Exercise instructions =>
The result should be the lines from the one holding "SW1: switch (+12V, NET13)" to the final line of the records, retyped exactly.

Information provided =>

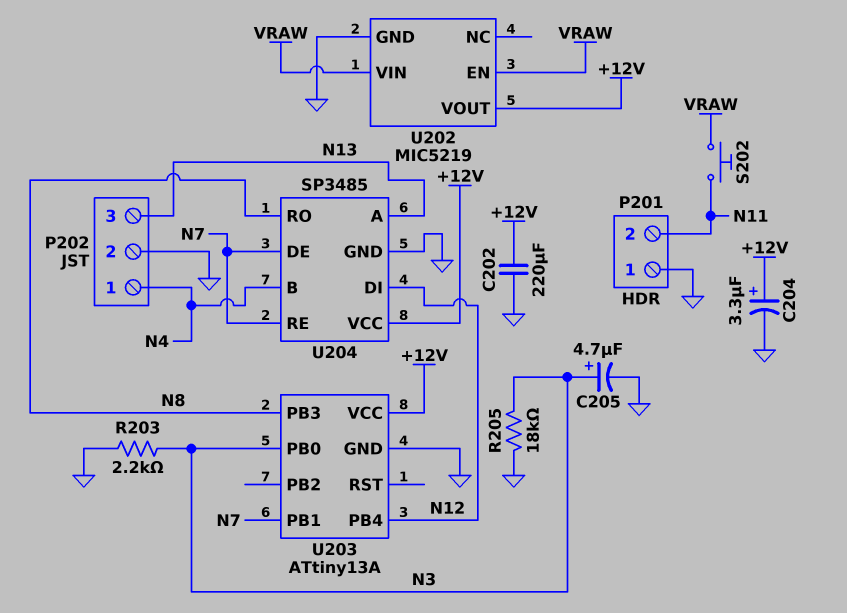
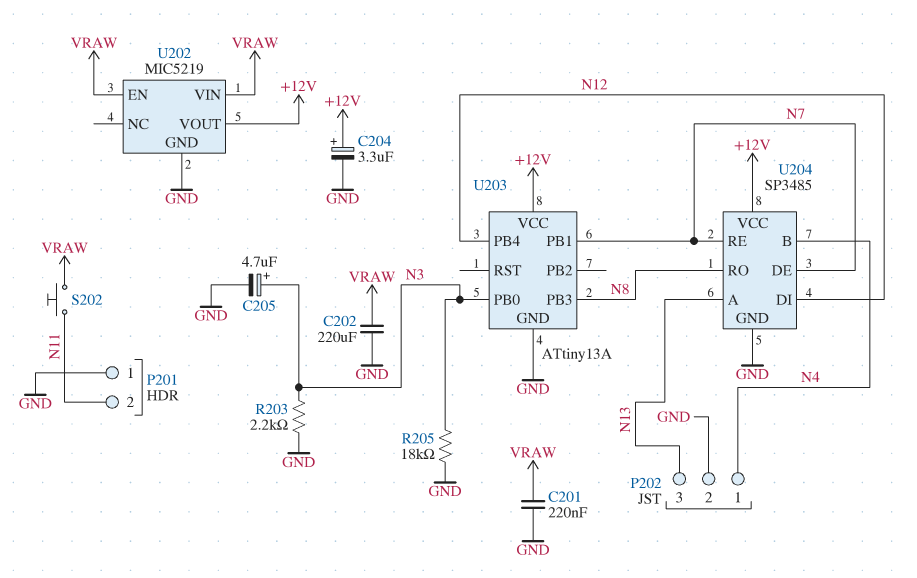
C201: none -> 220nF (GND, VRAW)
C202: 220uF (+12V, GND) -> 220uF (GND, VRAW)

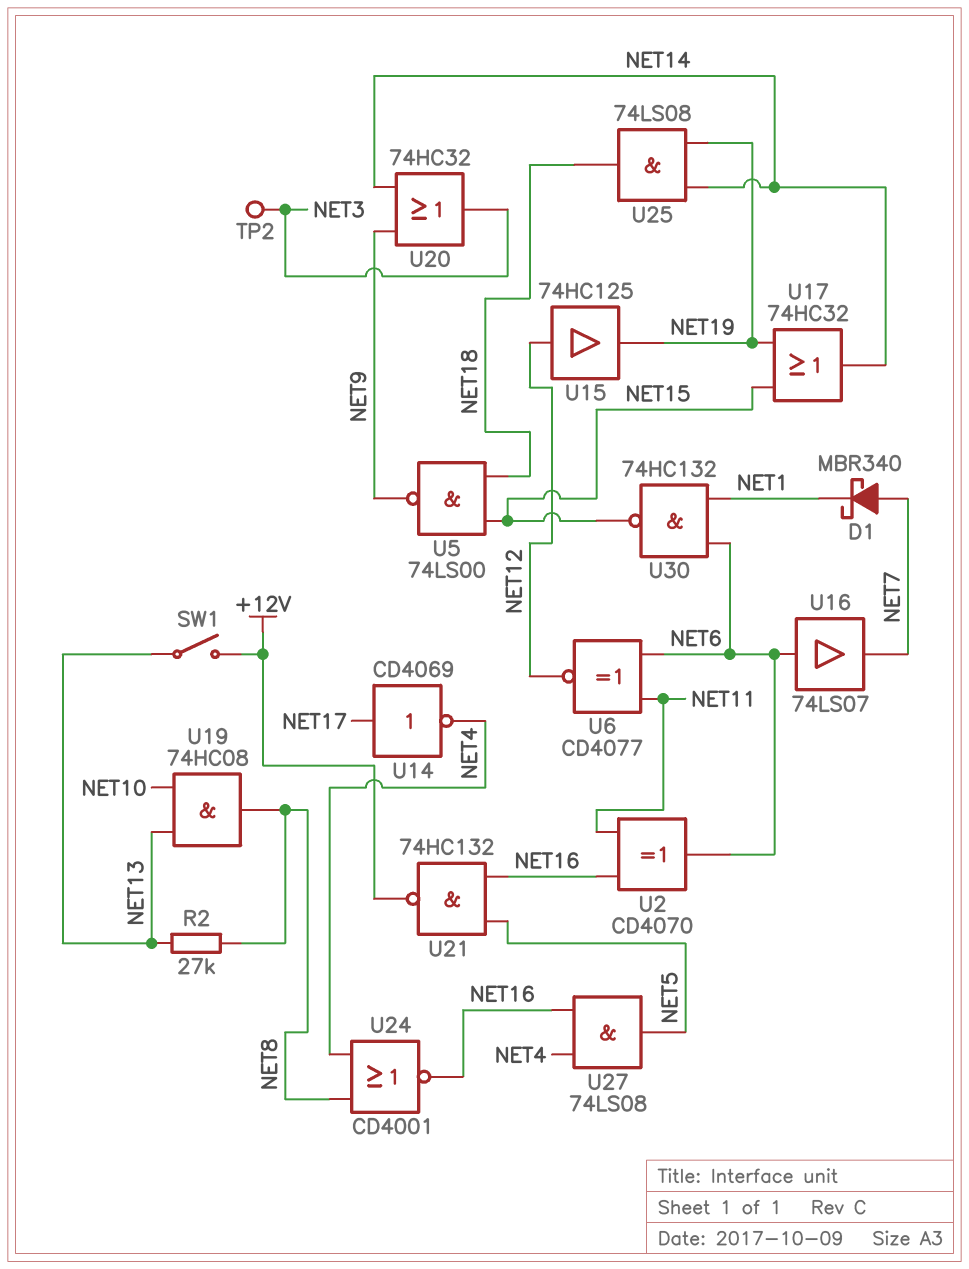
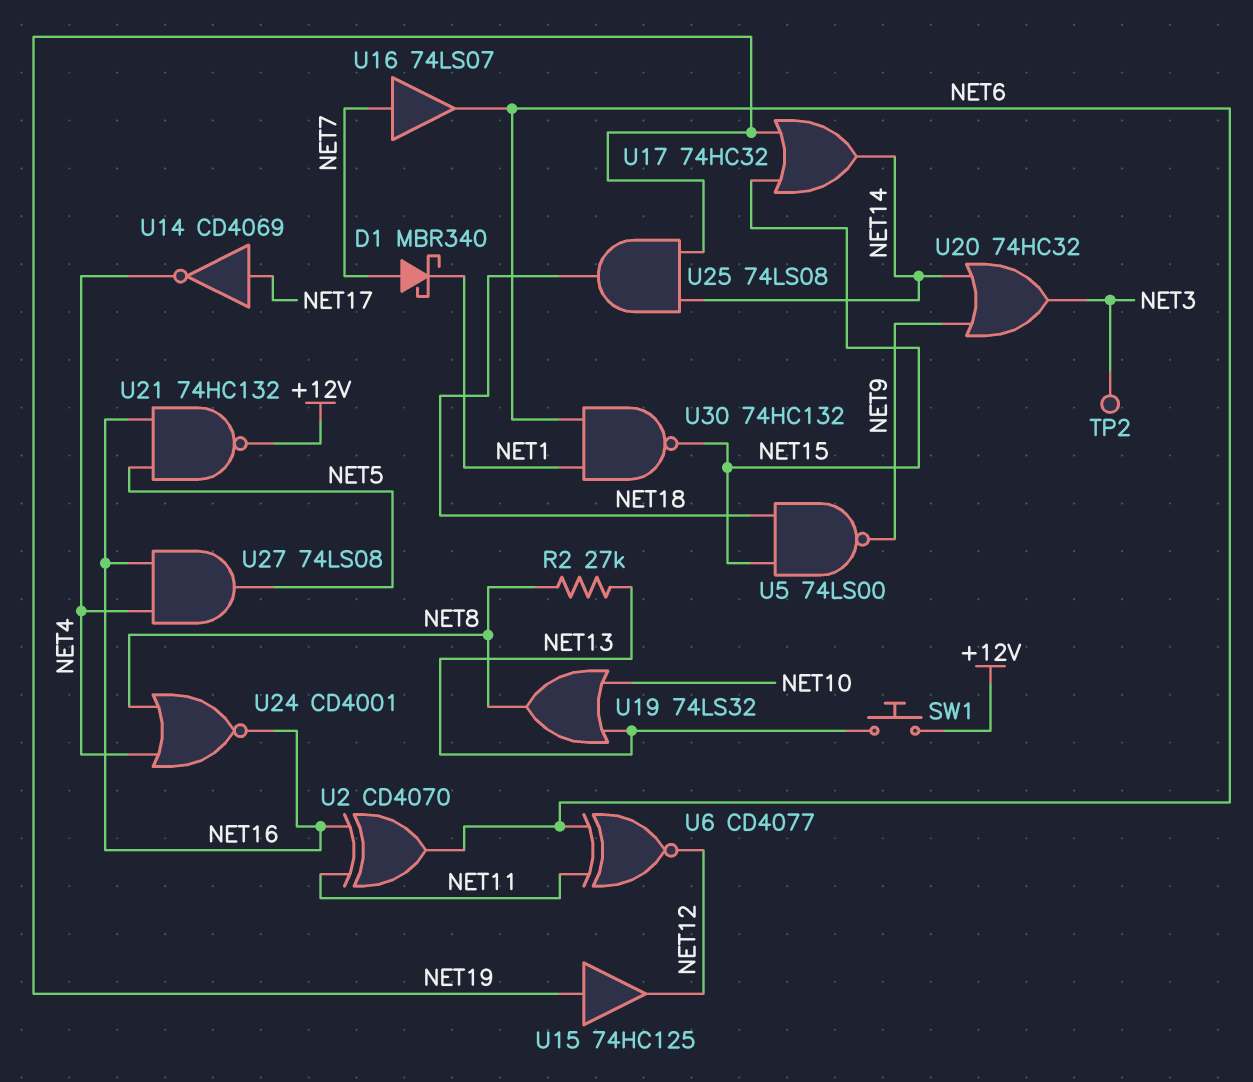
SW1: switch (+12V, NET13) -> button (+12V, NET13)
U15: buffer 74HC125 (in NET12, out NET19) -> buffer 74HC125 (in NET19, out NET12)
U16: buffer 74LS07 (in NET6, out NET7) -> buffer 74LS07 (in NET7, out NET6)
U19: AND 74HC08 (in NET10, in NET13, out NET8) -> OR 74LS32 (in NET10, in NET13, out NET8)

Task result =>
SW1: switch (+12V, NET13) -> button (+12V, NET13)
U15: buffer 74HC125 (in NET12, out NET19) -> buffer 74HC125 (in NET19, out NET12)
U16: buffer 74LS07 (in NET6, out NET7) -> buffer 74LS07 (in NET7, out NET6)
U19: AND 74HC08 (in NET10, in NET13, out NET8) -> OR 74LS32 (in NET10, in NET13, out NET8)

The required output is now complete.